WORK INSTRUCTIONS.
Pictures aside, return all of the records exactly as they stand.
[Opening GIVEN RECORDS section]
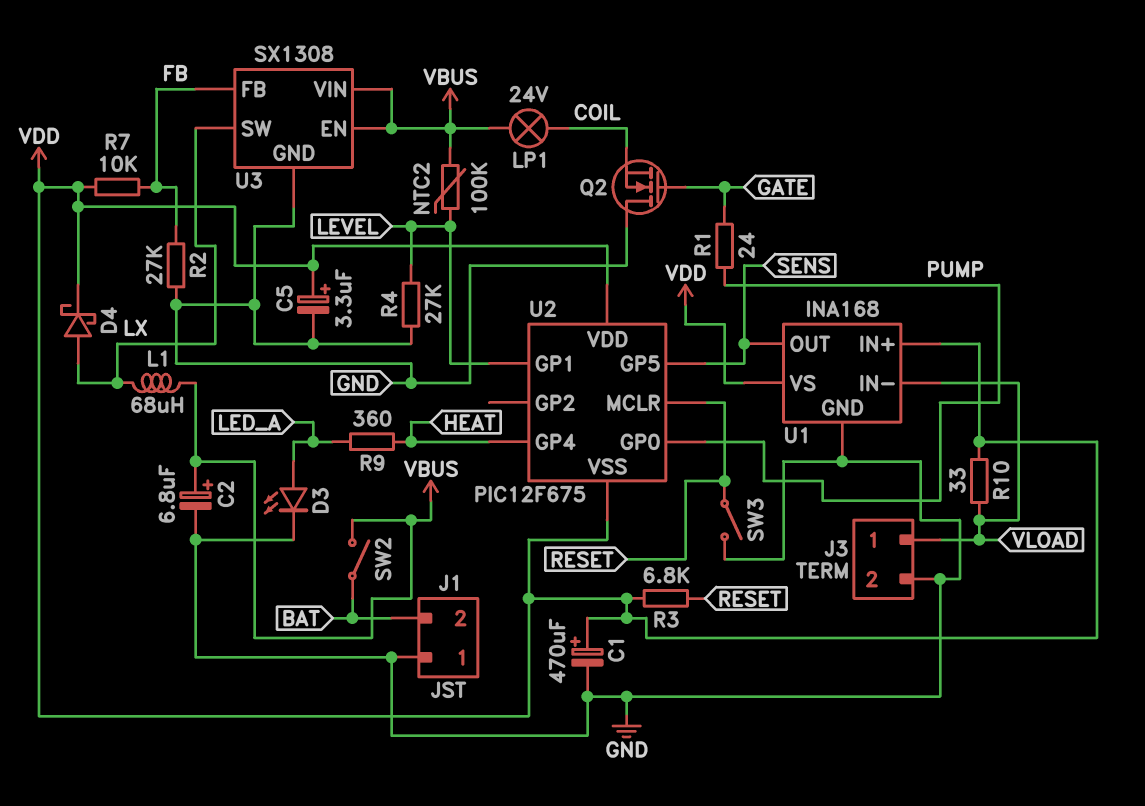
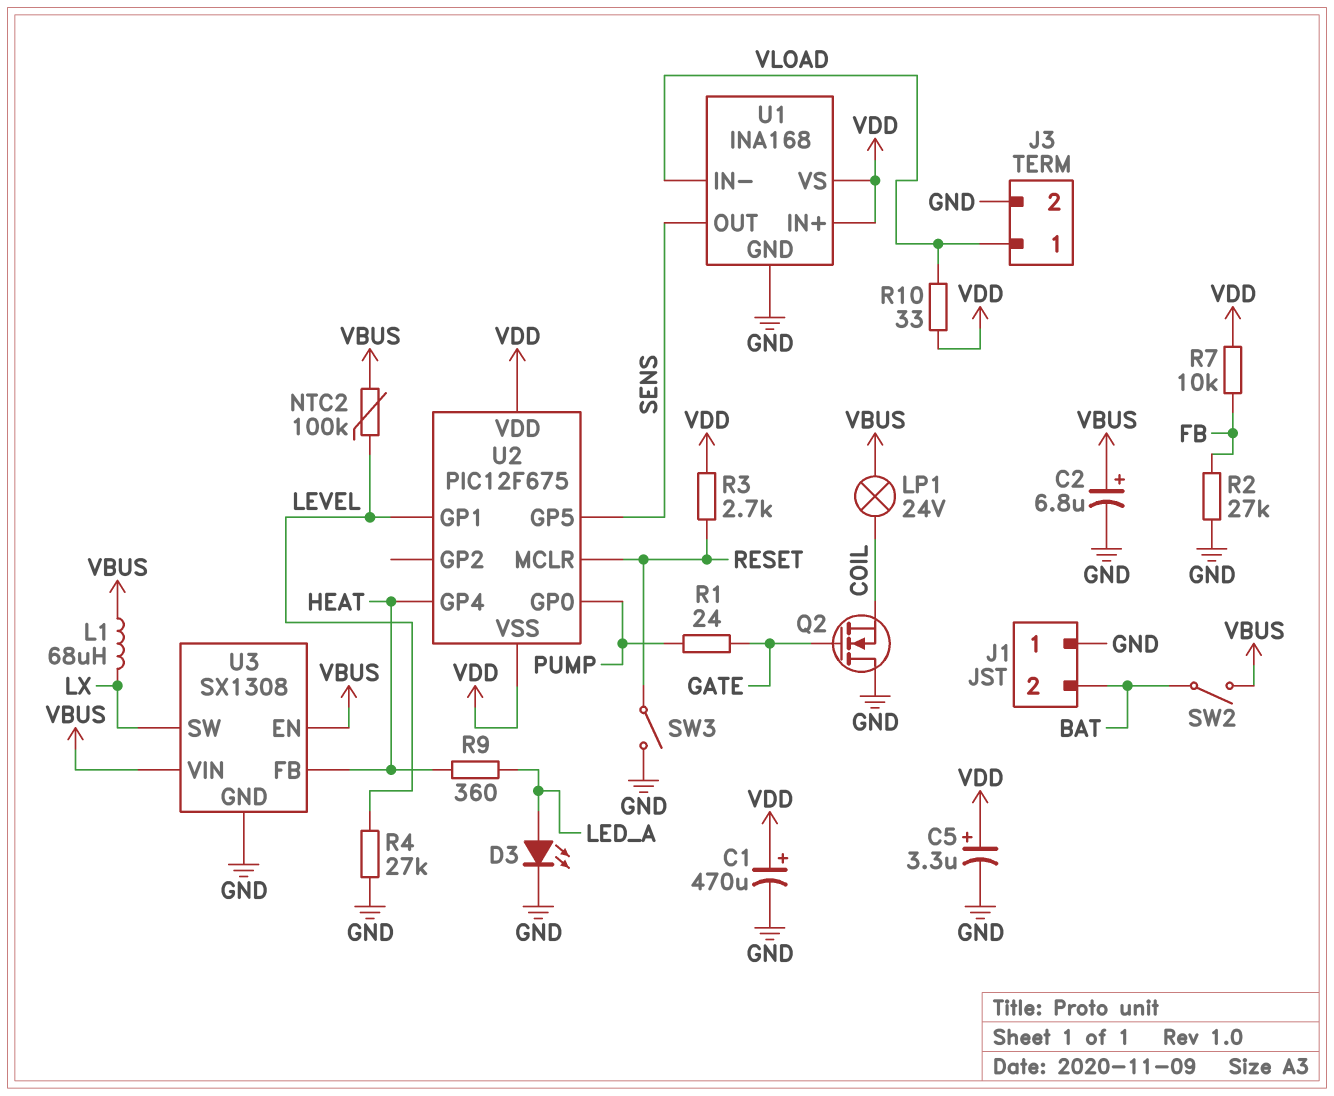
D4: schottky (A LX, K VDD) -> none
R3: 6.8k (RESET, VDD) -> 2.7k (RESET, VDD)
U3 pin FB: FB -> HEAT

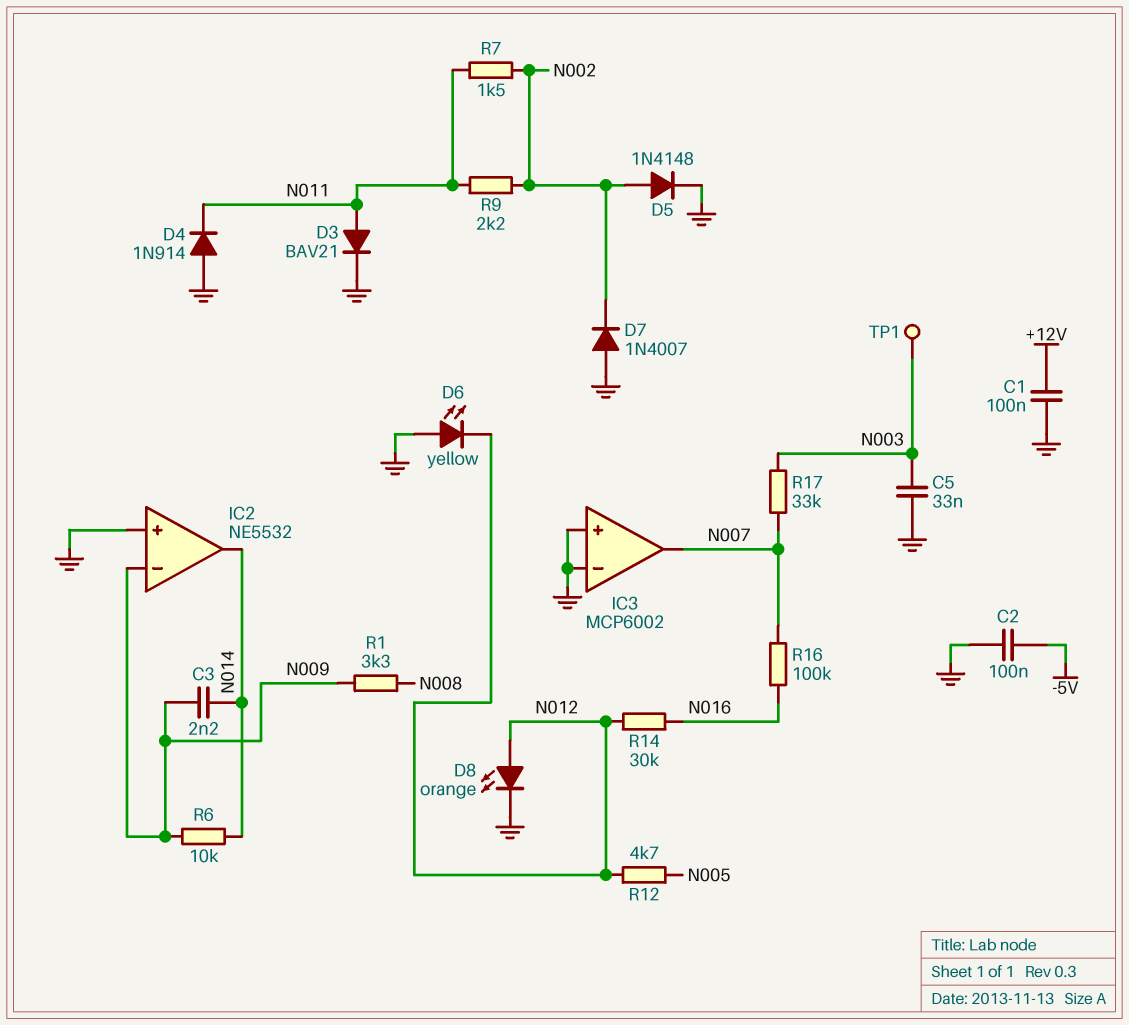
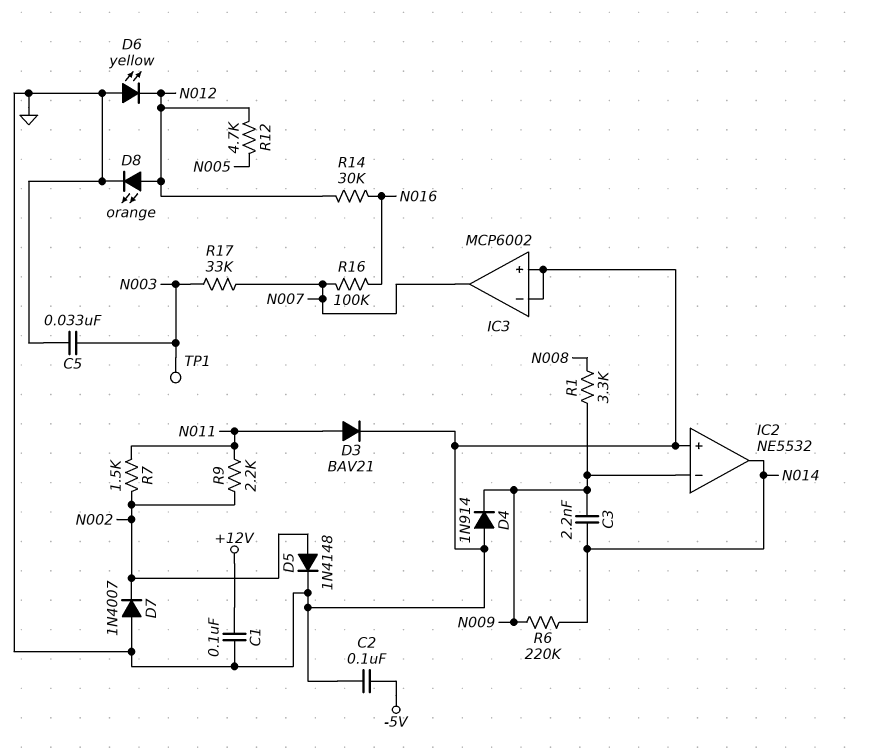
D4: diode 1N914 (A GND, K N011) -> diode 1N914 (A GND, K N009)
R6: 10k (N009, N014) -> 220k (N009, N014)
[Closing GIVEN RECORDS section]
RESPONSE FOR THIS EXERCISE.
D4: schottky (A LX, K VDD) -> none
R3: 6.8k (RESET, VDD) -> 2.7k (RESET, VDD)
U3 pin FB: FB -> HEAT

D4: diode 1N914 (A GND, K N011) -> diode 1N914 (A GND, K N009)
R6: 10k (N009, N014) -> 220k (N009, N014)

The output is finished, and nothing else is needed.